▶ PROBLEM TO SOLVE
Below are lines of data, and only some are wanted. Please repeat exactly those from the line that has "camera: 170 degrees right, 0 degrees up" through the line that has "(353, 159) = (687, 462): brown".

▶ SUPPLIED DATA
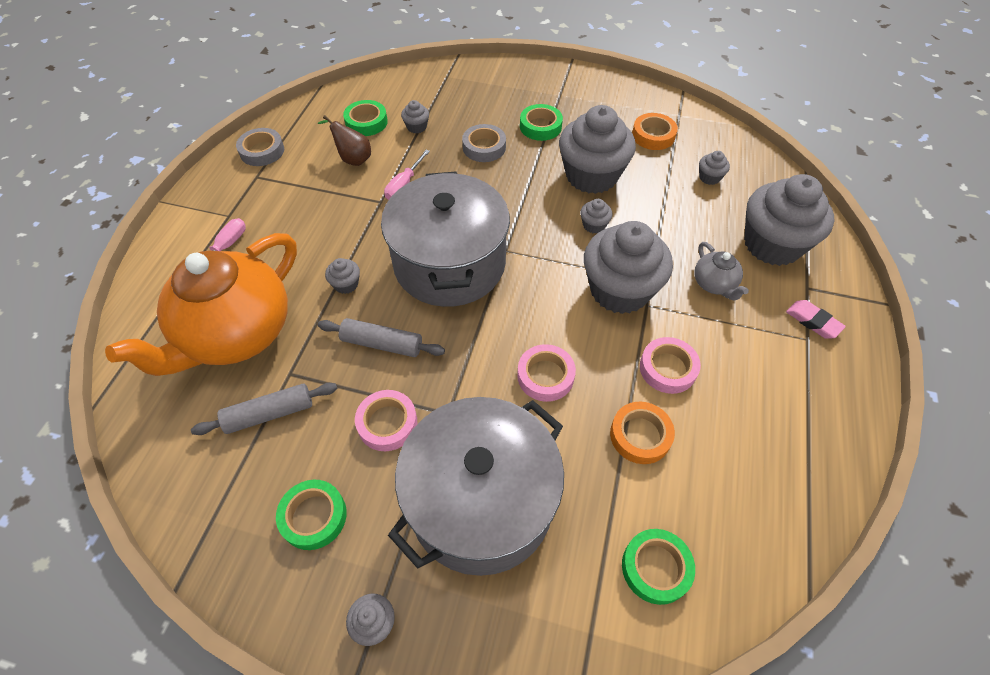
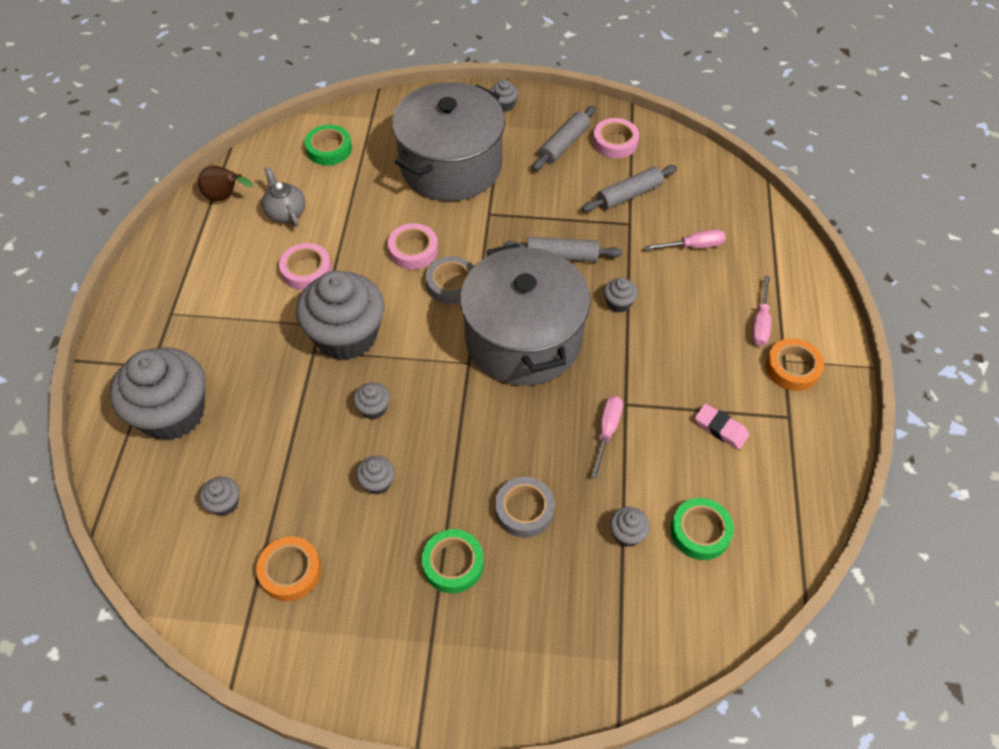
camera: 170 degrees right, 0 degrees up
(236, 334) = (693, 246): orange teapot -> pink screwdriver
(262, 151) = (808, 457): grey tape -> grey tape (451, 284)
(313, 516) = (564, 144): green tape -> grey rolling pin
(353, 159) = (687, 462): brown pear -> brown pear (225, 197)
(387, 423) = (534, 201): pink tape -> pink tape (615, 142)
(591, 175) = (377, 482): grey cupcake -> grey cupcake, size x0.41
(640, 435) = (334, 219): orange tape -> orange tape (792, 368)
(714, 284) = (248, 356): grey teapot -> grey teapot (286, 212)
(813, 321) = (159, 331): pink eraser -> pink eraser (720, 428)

==

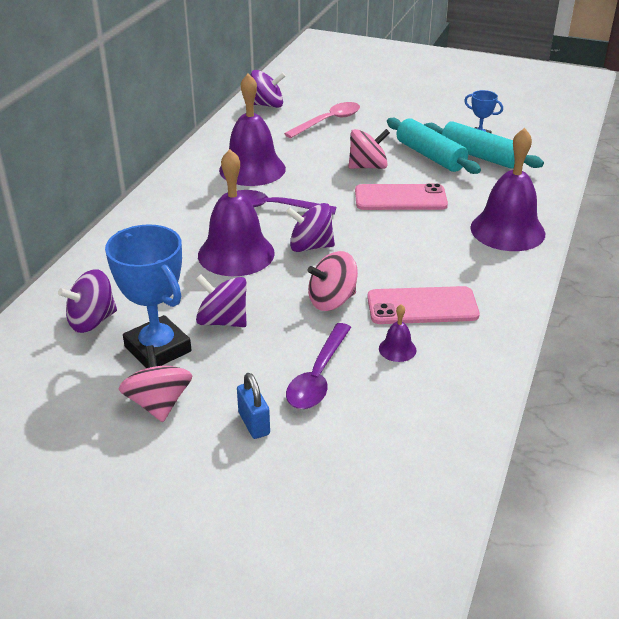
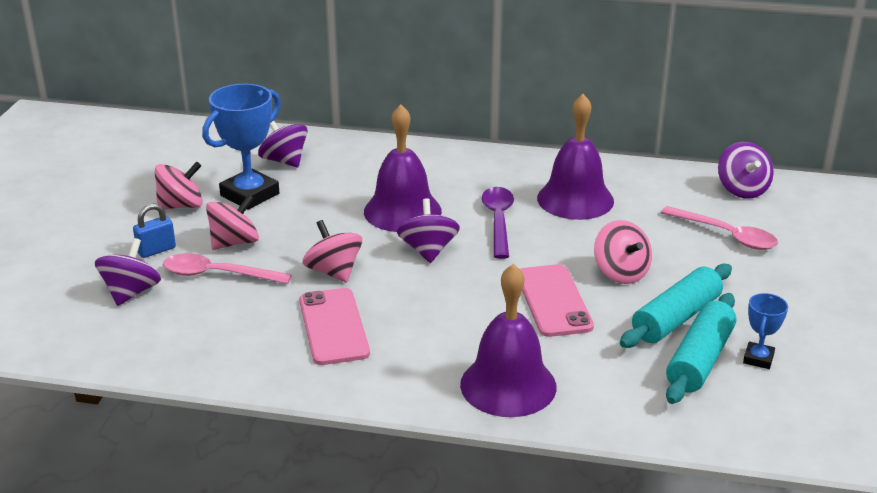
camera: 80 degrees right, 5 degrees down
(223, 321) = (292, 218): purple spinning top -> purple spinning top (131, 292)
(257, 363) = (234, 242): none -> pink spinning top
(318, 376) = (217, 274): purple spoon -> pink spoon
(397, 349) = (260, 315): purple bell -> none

--

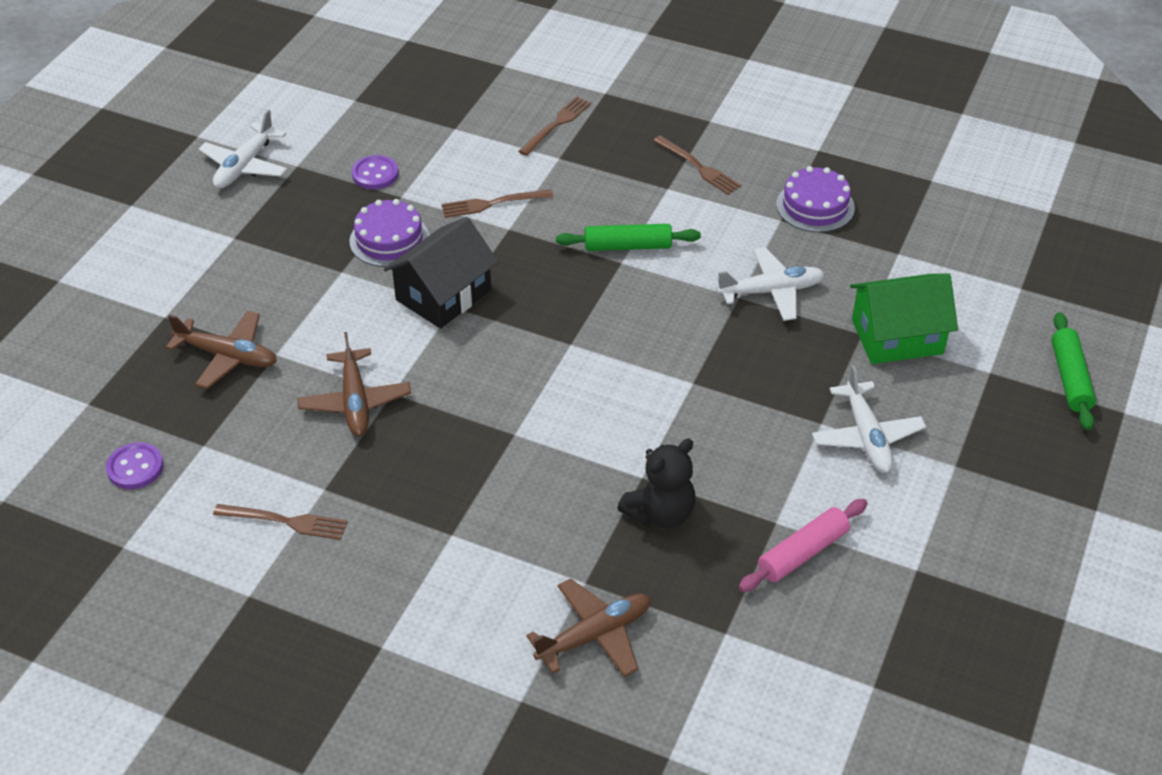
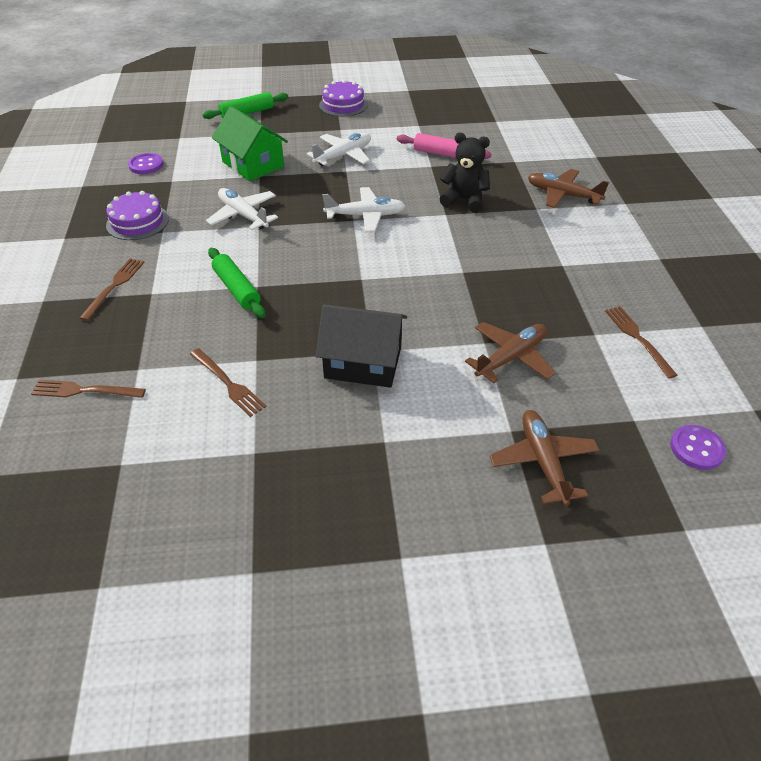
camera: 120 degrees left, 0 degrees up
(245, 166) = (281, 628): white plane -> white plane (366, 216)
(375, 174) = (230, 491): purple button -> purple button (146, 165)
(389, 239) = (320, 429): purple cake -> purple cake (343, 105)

▶ SOLUTION TO THIS TASK
camera: 170 degrees right, 0 degrees up
(236, 334) = (693, 246): orange teapot -> pink screwdriver
(262, 151) = (808, 457): grey tape -> grey tape (451, 284)
(313, 516) = (564, 144): green tape -> grey rolling pin
(353, 159) = (687, 462): brown pear -> brown pear (225, 197)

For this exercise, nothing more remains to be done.